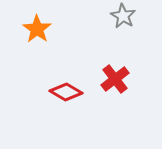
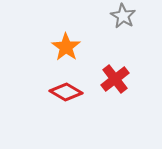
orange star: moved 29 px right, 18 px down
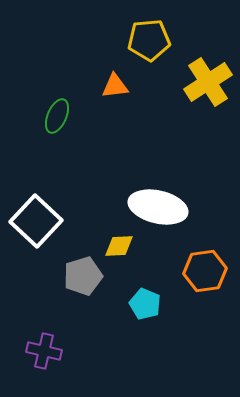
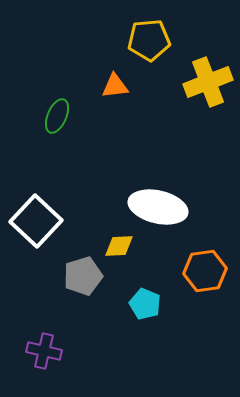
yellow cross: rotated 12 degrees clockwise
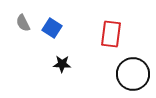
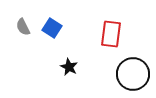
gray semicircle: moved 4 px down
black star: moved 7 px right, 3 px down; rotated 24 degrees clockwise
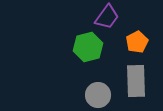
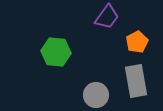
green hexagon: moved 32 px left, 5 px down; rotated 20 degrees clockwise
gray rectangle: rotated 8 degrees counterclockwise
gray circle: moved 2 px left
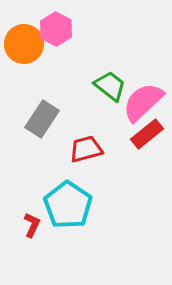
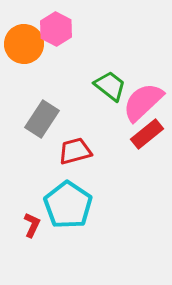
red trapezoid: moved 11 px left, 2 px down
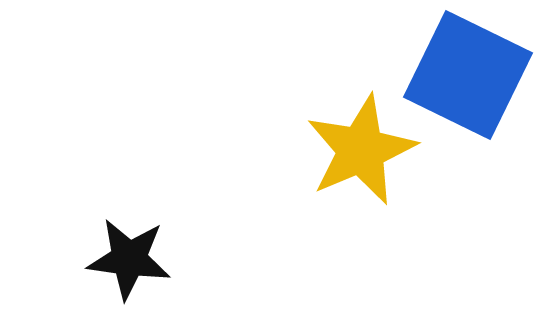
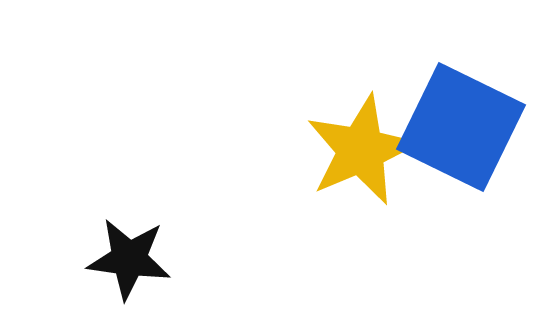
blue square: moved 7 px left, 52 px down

- - -

Set down all of the entries precisely and keep the pictures out of the copy.

orange star: moved 29 px right, 18 px down
yellow cross: rotated 12 degrees clockwise
gray semicircle: moved 4 px down
black star: moved 7 px right, 3 px down; rotated 24 degrees clockwise
green hexagon: moved 32 px left, 5 px down; rotated 20 degrees clockwise
gray rectangle: rotated 8 degrees counterclockwise
gray circle: moved 2 px left
red trapezoid: moved 11 px left, 2 px down
blue square: moved 7 px left, 52 px down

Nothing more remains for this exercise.